## [Image change detection data]
= Beginning of Section =

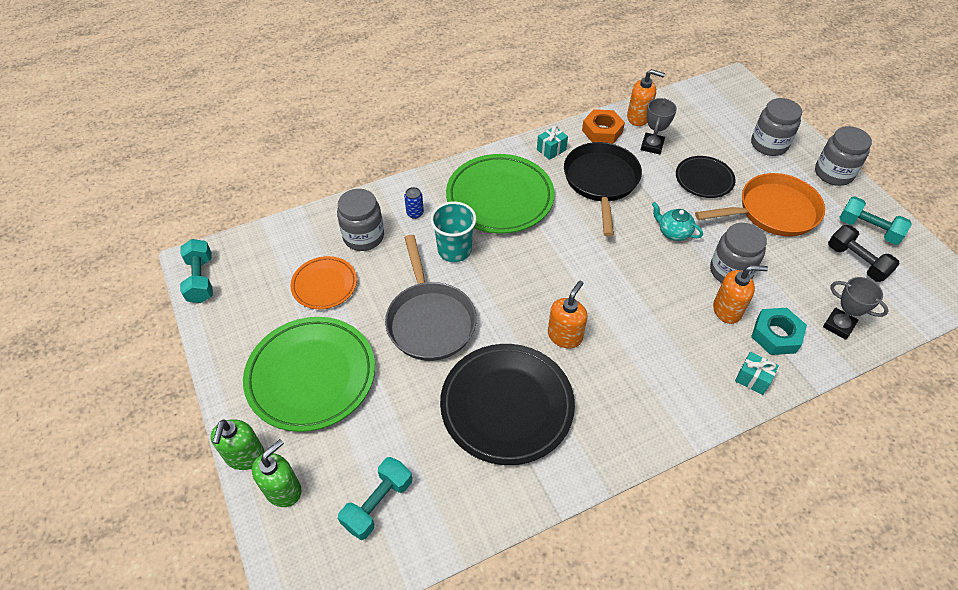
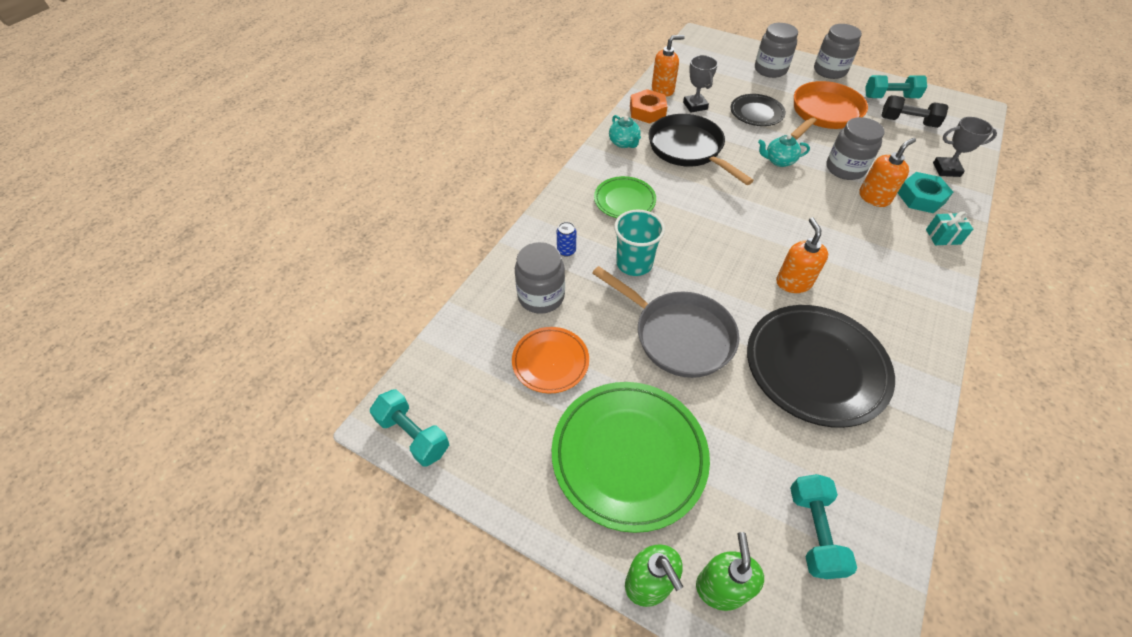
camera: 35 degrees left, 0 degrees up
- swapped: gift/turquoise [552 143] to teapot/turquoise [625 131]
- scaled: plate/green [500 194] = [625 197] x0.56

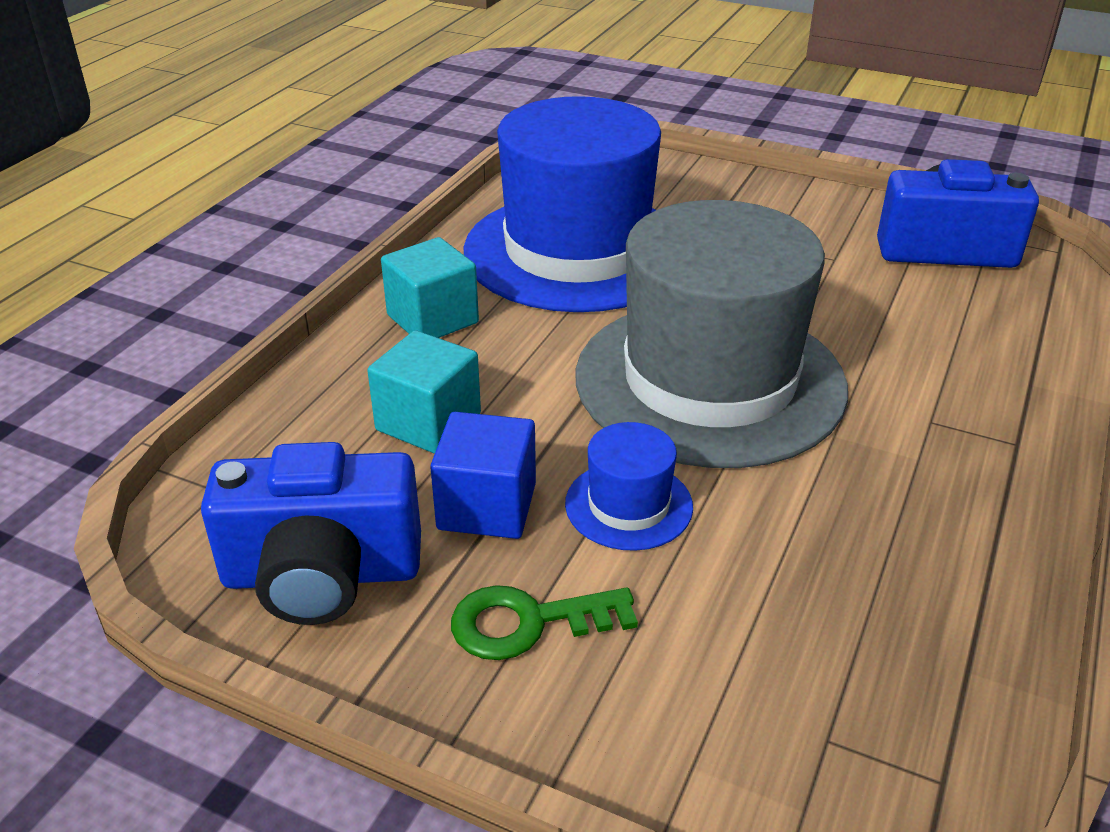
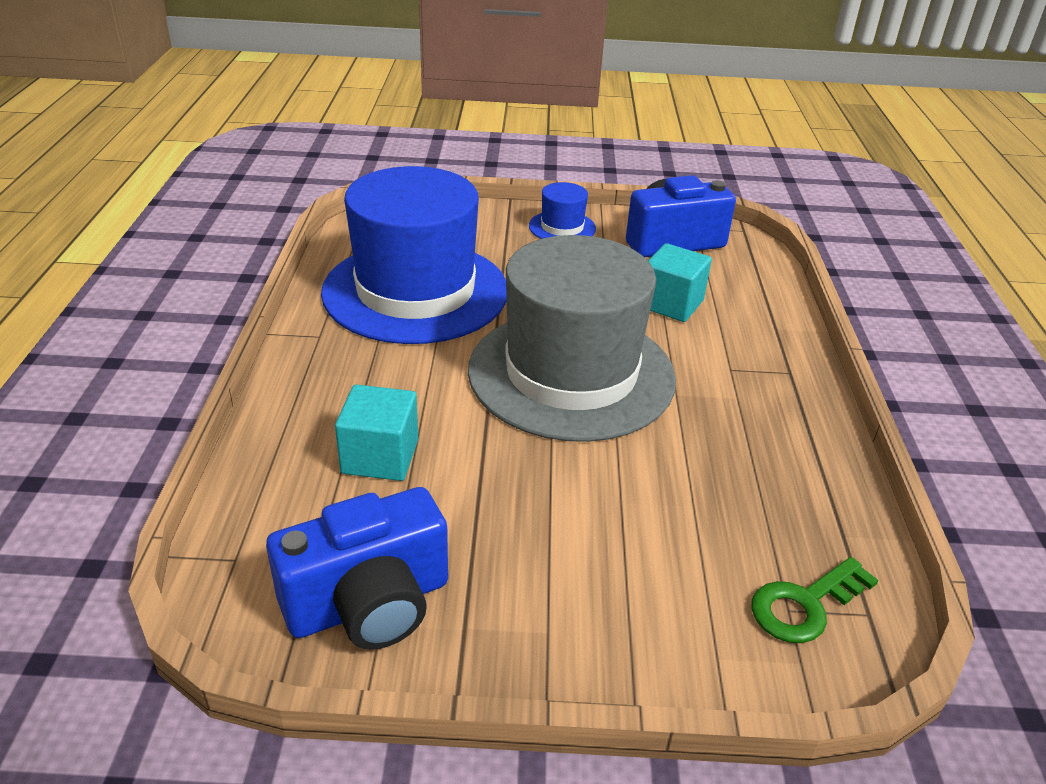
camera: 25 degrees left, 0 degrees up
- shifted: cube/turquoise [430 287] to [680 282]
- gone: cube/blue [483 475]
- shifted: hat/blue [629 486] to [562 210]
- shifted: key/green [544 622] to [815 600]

= End of Section =

## [Exercise]
No pictures should appear in the answer, which is to be the lines from the line with "- swapped: gift/turquoise" through the end of the records above, restated exactly.

## [Response to this exercise]
- swapped: gift/turquoise [552 143] to teapot/turquoise [625 131]
- scaled: plate/green [500 194] = [625 197] x0.56

camera: 25 degrees left, 0 degrees up
- shifted: cube/turquoise [430 287] to [680 282]
- gone: cube/blue [483 475]
- shifted: hat/blue [629 486] to [562 210]
- shifted: key/green [544 622] to [815 600]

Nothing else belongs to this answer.